### WORK TASK
Apart from the pictures, return every line of the listing exactly.

### INFORMATION PROVIDED

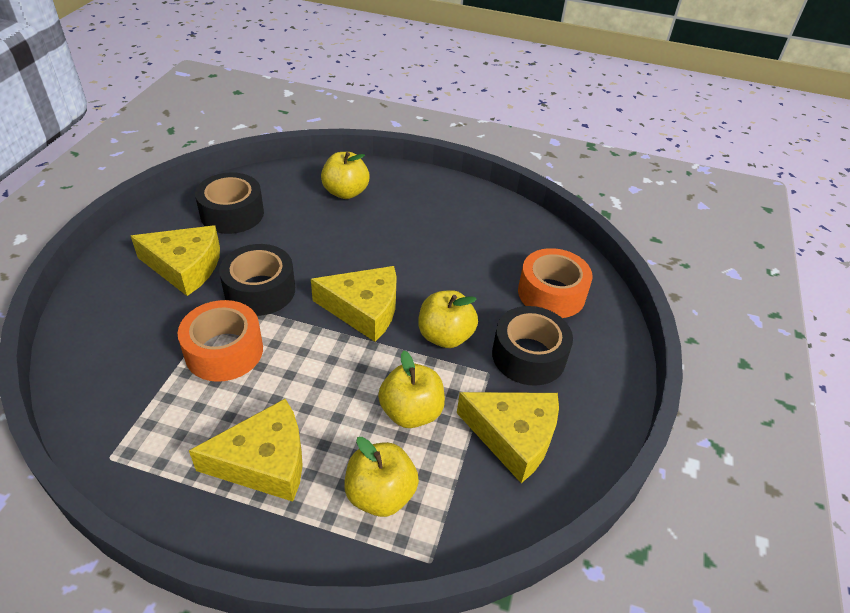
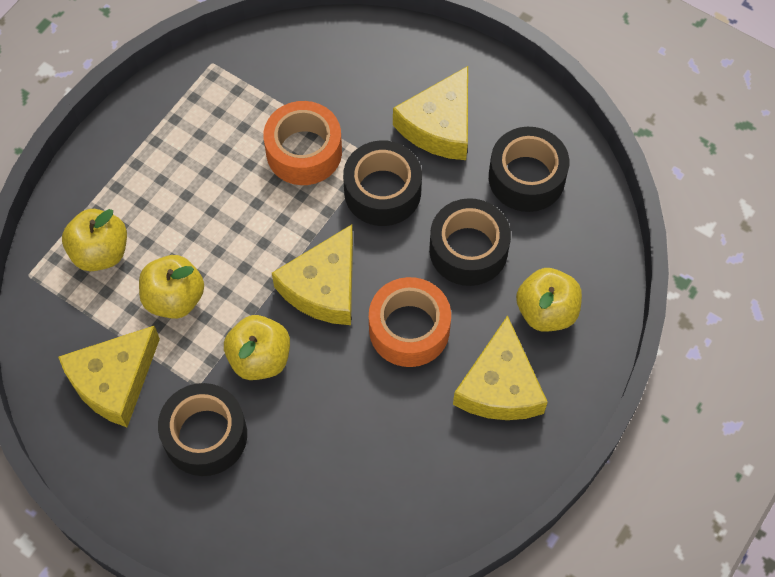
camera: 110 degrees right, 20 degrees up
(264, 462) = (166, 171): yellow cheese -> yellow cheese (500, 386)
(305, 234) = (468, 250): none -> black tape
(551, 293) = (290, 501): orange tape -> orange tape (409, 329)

### ANSWER BELOW
camera: 110 degrees right, 20 degrees up
(264, 462) = (166, 171): yellow cheese -> yellow cheese (500, 386)
(305, 234) = (468, 250): none -> black tape
(551, 293) = (290, 501): orange tape -> orange tape (409, 329)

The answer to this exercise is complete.